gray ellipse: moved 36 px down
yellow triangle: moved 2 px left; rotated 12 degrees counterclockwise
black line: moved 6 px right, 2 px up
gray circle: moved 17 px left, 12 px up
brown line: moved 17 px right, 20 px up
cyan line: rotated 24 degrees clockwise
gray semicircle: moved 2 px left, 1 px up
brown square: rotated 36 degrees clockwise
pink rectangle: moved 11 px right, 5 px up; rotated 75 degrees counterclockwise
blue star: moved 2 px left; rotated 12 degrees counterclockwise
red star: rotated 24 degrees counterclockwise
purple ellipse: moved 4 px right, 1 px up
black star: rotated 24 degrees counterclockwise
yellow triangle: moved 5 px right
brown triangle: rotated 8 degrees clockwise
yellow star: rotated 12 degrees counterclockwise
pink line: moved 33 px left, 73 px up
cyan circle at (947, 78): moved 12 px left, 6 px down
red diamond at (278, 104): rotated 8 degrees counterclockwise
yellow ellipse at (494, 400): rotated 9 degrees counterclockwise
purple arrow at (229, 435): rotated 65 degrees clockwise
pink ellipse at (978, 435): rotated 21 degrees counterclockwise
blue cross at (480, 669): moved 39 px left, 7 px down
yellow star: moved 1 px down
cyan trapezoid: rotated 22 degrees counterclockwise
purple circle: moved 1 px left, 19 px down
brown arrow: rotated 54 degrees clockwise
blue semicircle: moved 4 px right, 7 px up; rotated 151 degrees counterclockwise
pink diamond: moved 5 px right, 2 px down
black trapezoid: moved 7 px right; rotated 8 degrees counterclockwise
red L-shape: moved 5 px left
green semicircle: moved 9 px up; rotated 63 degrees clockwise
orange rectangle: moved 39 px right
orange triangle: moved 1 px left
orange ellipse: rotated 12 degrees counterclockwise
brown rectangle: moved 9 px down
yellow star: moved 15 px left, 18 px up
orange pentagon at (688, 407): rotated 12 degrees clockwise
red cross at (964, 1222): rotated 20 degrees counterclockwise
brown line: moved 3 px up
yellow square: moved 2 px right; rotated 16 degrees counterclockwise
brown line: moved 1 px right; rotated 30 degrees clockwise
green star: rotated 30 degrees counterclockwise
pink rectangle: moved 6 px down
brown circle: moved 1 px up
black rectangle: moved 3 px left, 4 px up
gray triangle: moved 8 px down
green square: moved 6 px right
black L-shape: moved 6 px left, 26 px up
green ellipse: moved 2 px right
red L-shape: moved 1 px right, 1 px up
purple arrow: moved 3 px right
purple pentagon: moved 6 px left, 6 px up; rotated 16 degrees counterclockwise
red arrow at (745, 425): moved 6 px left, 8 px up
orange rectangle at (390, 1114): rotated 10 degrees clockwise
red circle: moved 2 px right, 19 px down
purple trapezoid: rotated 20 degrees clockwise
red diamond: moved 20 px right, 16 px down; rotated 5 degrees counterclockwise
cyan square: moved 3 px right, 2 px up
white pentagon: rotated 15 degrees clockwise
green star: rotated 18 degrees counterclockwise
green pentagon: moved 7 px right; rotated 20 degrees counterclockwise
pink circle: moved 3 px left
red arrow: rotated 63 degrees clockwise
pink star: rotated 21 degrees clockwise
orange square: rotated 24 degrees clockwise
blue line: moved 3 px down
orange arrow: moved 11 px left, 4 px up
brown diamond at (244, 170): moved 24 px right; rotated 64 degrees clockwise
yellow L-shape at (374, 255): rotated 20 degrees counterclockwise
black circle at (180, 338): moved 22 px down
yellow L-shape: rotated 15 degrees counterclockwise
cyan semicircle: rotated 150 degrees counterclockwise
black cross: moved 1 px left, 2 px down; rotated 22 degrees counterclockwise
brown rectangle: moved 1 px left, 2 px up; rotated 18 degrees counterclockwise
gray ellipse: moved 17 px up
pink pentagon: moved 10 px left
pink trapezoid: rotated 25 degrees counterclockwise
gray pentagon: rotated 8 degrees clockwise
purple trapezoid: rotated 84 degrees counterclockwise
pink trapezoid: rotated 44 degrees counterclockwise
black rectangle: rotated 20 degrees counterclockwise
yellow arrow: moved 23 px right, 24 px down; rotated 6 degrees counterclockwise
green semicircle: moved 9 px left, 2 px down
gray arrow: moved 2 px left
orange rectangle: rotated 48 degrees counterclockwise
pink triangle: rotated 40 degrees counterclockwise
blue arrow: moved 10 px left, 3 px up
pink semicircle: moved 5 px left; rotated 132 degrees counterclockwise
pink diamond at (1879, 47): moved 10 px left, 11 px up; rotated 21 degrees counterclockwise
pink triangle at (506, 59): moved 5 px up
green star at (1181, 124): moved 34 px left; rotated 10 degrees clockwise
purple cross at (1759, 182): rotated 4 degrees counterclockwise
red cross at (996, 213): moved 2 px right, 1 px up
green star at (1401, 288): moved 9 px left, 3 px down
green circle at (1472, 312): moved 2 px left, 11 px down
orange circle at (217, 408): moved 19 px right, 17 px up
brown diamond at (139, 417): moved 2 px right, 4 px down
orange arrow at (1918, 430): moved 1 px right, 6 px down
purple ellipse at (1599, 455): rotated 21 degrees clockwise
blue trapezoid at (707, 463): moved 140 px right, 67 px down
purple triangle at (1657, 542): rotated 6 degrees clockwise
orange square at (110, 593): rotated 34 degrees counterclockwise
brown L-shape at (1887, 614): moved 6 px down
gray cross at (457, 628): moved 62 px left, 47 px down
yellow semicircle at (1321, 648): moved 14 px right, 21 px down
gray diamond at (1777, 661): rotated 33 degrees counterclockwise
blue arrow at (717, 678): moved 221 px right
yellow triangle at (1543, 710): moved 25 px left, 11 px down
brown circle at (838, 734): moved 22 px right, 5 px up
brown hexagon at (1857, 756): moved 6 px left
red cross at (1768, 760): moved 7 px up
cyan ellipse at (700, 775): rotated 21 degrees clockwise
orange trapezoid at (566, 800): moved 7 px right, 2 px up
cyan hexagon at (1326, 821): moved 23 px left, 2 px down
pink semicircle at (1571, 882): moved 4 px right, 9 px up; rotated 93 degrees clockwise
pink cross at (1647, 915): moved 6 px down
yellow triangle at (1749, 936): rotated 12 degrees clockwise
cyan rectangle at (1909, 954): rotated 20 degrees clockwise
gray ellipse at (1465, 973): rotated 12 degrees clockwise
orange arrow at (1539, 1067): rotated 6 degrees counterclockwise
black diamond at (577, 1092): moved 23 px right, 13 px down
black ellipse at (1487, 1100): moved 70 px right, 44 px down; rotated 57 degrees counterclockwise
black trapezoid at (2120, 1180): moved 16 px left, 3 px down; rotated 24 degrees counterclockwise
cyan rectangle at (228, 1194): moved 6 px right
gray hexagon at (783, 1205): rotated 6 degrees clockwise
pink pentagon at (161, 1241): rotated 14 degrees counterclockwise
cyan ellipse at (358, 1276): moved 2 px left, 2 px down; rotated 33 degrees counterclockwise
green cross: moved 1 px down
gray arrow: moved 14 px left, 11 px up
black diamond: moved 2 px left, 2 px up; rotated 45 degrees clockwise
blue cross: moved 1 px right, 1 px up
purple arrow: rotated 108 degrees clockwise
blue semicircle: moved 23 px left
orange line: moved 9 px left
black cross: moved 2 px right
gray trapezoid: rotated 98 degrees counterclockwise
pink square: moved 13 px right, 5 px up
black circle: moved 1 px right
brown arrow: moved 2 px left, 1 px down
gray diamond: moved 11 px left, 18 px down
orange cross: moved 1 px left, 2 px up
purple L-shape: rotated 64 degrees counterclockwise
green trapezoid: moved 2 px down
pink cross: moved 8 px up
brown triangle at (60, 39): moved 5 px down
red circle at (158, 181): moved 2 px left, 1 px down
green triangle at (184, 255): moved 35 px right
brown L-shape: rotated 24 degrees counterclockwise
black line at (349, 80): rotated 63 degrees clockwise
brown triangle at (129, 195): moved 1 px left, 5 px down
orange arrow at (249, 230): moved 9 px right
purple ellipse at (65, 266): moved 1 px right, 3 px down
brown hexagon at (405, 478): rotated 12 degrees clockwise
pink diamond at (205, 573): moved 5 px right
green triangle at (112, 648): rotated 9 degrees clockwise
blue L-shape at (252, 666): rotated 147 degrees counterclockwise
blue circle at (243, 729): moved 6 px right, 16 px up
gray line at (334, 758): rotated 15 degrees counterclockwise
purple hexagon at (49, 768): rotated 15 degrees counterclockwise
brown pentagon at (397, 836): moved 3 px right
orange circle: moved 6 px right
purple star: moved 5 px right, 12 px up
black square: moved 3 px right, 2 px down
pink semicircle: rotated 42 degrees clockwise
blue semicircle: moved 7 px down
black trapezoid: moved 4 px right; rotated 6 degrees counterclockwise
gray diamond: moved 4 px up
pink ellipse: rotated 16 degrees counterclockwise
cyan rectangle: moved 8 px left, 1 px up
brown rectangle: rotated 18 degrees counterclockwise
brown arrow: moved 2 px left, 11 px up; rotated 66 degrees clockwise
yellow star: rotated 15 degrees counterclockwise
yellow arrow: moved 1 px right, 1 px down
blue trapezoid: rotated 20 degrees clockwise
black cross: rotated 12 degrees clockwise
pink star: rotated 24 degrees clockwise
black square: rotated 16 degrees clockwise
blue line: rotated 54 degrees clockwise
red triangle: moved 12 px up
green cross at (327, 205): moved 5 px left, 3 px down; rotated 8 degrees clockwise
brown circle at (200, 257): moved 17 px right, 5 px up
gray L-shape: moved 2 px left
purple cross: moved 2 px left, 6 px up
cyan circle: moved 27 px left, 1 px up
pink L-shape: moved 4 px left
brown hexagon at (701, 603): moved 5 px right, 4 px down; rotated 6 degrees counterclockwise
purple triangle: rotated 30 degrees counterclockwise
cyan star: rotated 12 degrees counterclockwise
==================================================
(Problem description)
Print the lines above from the one with "pink trapezoid: rotated 25" through the one with "brown diamond at (139, 417): moved", both included, exactly as written and nothing more.

(Task result)
pink trapezoid: rotated 25 degrees counterclockwise
gray pentagon: rotated 8 degrees clockwise
purple trapezoid: rotated 84 degrees counterclockwise
pink trapezoid: rotated 44 degrees counterclockwise
black rectangle: rotated 20 degrees counterclockwise
yellow arrow: moved 23 px right, 24 px down; rotated 6 degrees counterclockwise
green semicircle: moved 9 px left, 2 px down
gray arrow: moved 2 px left
orange rectangle: rotated 48 degrees counterclockwise
pink triangle: rotated 40 degrees counterclockwise
blue arrow: moved 10 px left, 3 px up
pink semicircle: moved 5 px left; rotated 132 degrees counterclockwise
pink diamond at (1879, 47): moved 10 px left, 11 px up; rotated 21 degrees counterclockwise
pink triangle at (506, 59): moved 5 px up
green star at (1181, 124): moved 34 px left; rotated 10 degrees clockwise
purple cross at (1759, 182): rotated 4 degrees counterclockwise
red cross at (996, 213): moved 2 px right, 1 px up
green star at (1401, 288): moved 9 px left, 3 px down
green circle at (1472, 312): moved 2 px left, 11 px down
orange circle at (217, 408): moved 19 px right, 17 px up
brown diamond at (139, 417): moved 2 px right, 4 px down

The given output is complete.